* Work task
Nothing but the line with "RELAY pin IN2: D5 -> D6" and the lines after it should appear, each retyped exactly as in the listing.
_ _ _ _
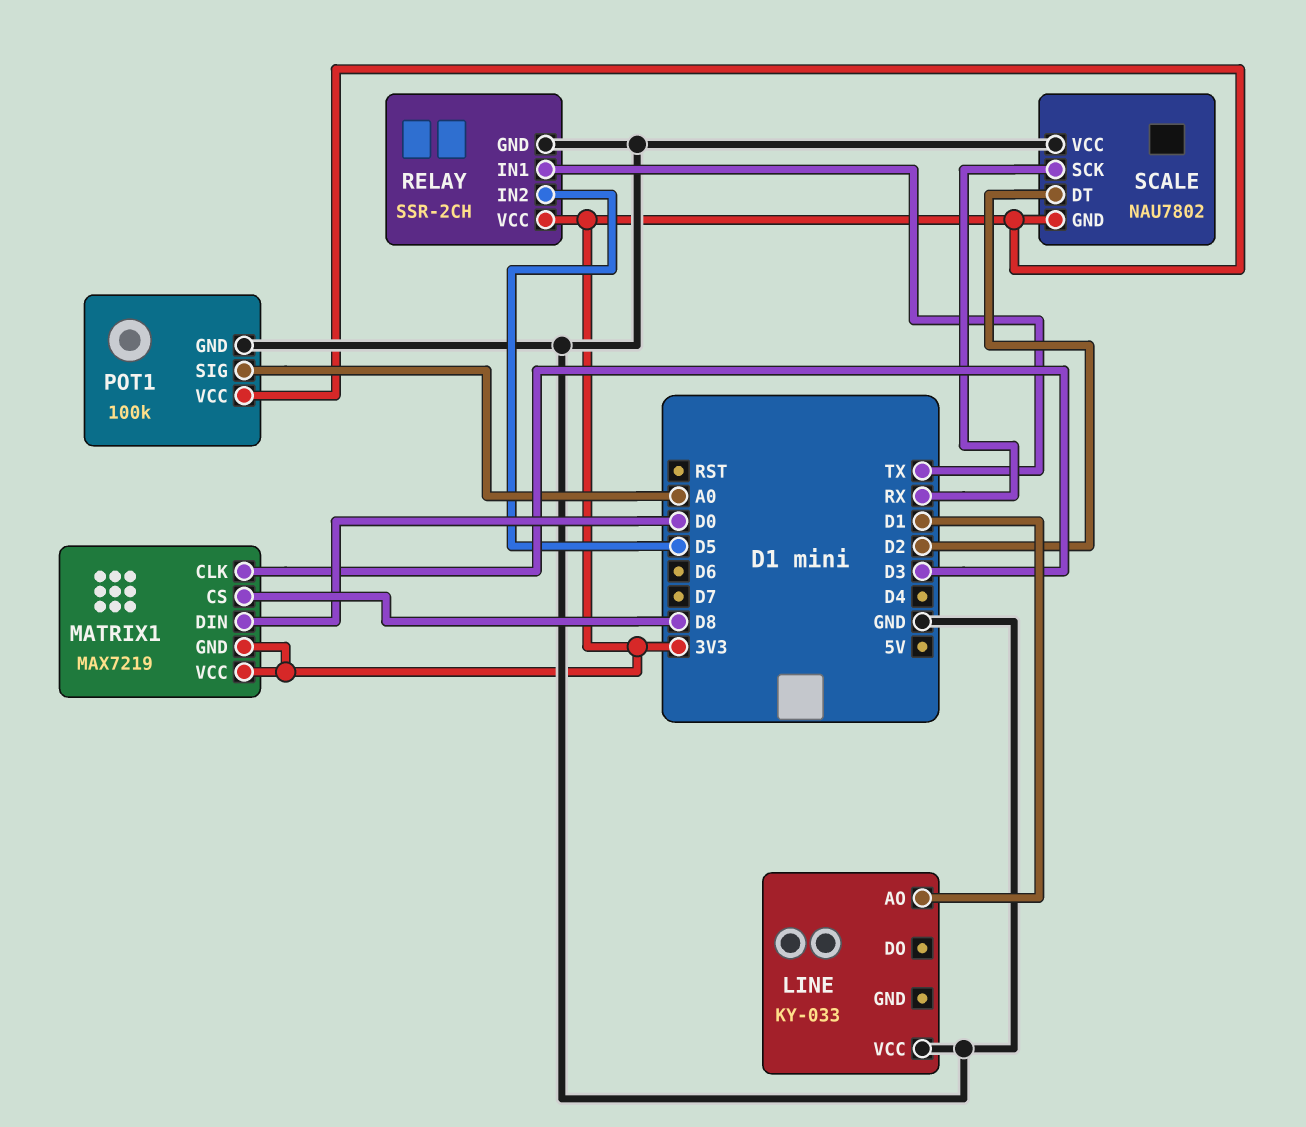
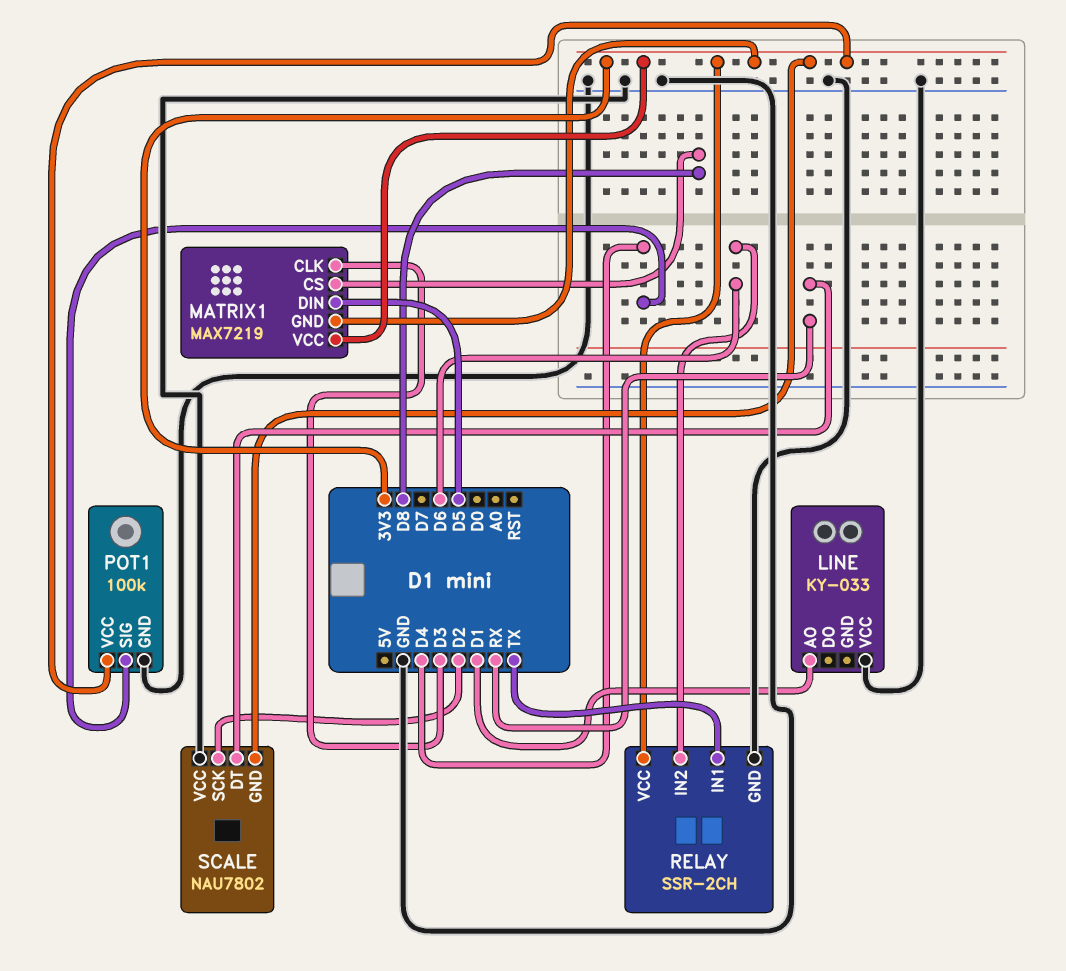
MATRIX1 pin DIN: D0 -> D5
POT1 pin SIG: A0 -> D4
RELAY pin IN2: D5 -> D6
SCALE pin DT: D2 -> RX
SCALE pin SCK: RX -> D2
_ _ _ _
* Answer area
RELAY pin IN2: D5 -> D6
SCALE pin DT: D2 -> RX
SCALE pin SCK: RX -> D2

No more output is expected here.